(Spatial object tracking data)
------

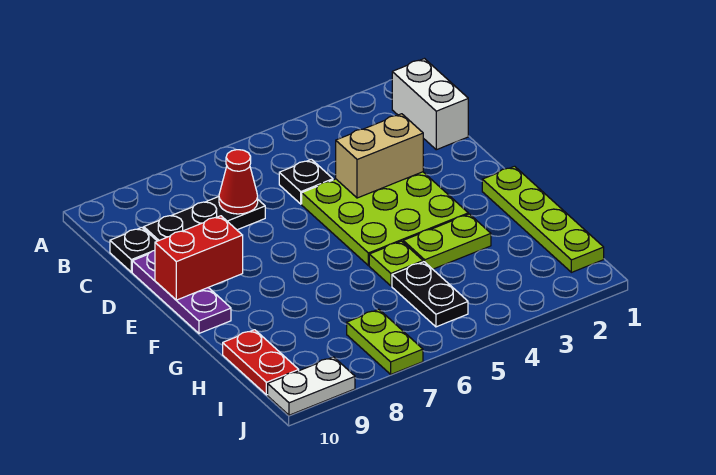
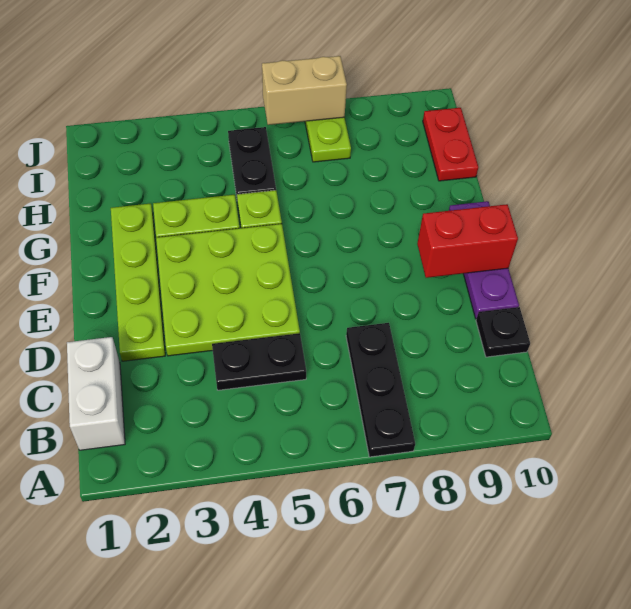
black plate C5 level 1 -> black plate C4:C5 level 1
black plate C7:C9 level 1 -> black plate A7:C7 level 1
red cone C7 level 2 -> none
tan brick D3:D4 level 2 -> tan brick J6:J7 level 2
lime plate F1:I1 level 1 -> lime plate D2:G2 level 1
white plate J9:J10 level 1 -> none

------

### Activity
Images are to be excluded, and each record above written out word for word.

### Expected answer
black plate C5 level 1 -> black plate C4:C5 level 1
black plate C7:C9 level 1 -> black plate A7:C7 level 1
red cone C7 level 2 -> none
tan brick D3:D4 level 2 -> tan brick J6:J7 level 2
lime plate F1:I1 level 1 -> lime plate D2:G2 level 1
white plate J9:J10 level 1 -> none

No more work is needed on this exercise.